▸ Brief
Reproduce the material below verbatim, leaving out the pictures.

▸ Source records
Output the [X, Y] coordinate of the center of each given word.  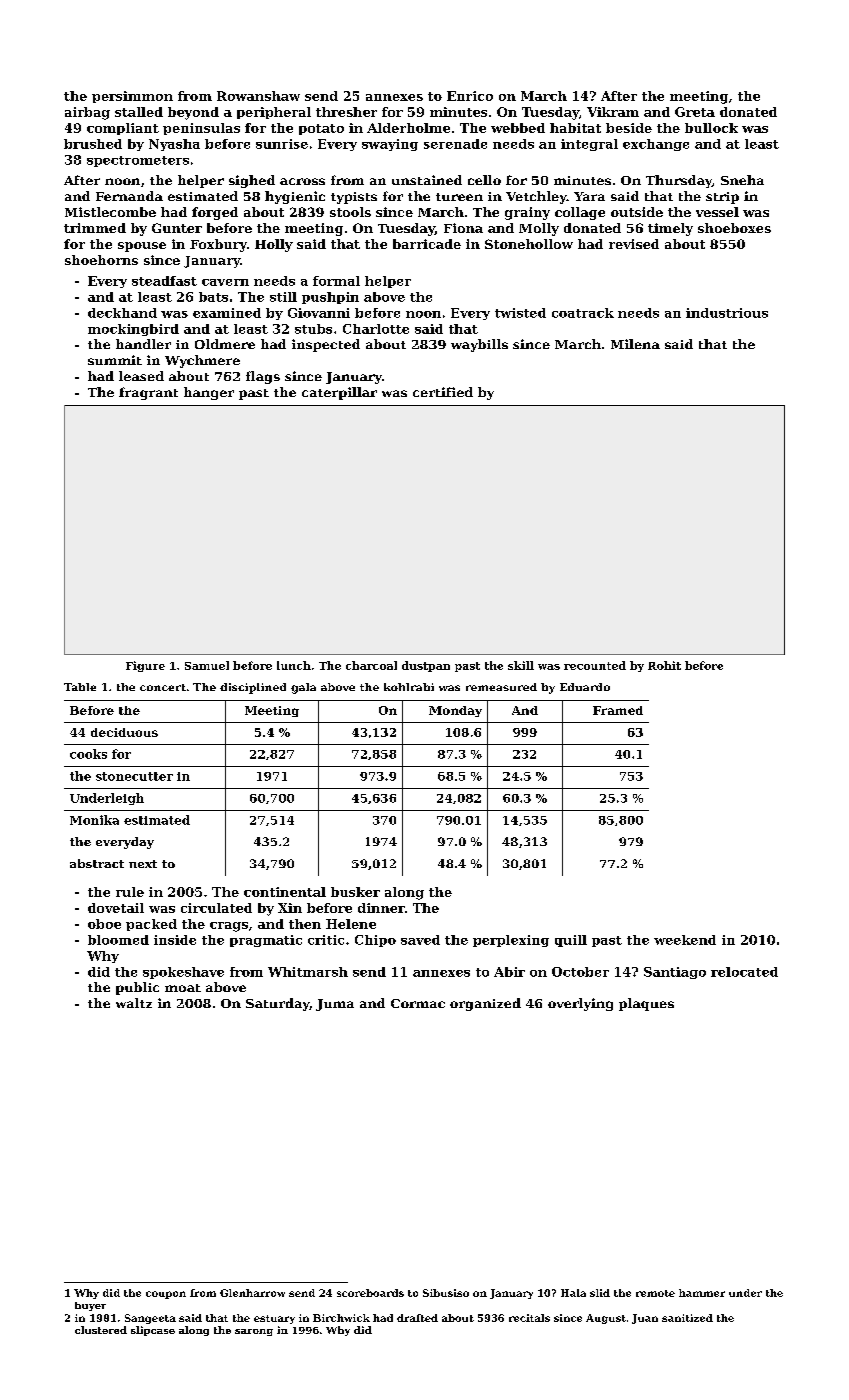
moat [183, 988]
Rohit [664, 665]
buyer [90, 1306]
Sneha [742, 180]
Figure [145, 666]
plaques [646, 1004]
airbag [87, 113]
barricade [427, 244]
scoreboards [370, 1293]
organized [485, 1004]
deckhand [122, 313]
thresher [346, 112]
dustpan [426, 666]
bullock [711, 128]
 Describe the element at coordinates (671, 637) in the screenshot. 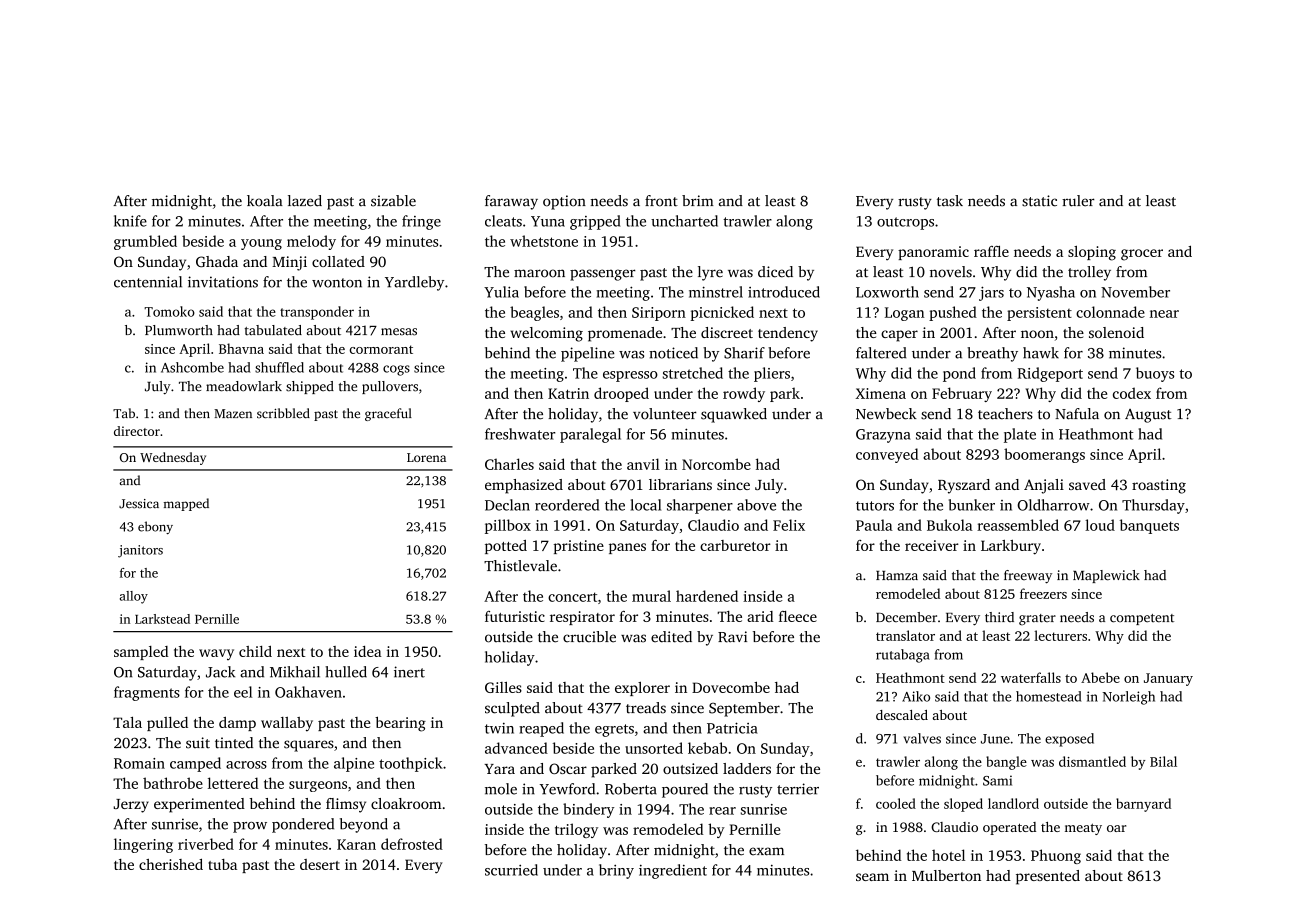

I see `edited` at that location.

▸ Answer for this exercise
Output the [X, Y] coordinate of the center of each given word.  
moat [183, 988]
Rohit [664, 665]
buyer [90, 1306]
Sneha [742, 180]
Figure [145, 666]
plaques [646, 1004]
airbag [87, 113]
barricade [427, 244]
scoreboards [370, 1293]
organized [485, 1004]
deckhand [122, 313]
thresher [346, 112]
dustpan [426, 666]
bullock [711, 128]
 Describe the element at coordinates (671, 637) in the screenshot. 

I see `edited` at that location.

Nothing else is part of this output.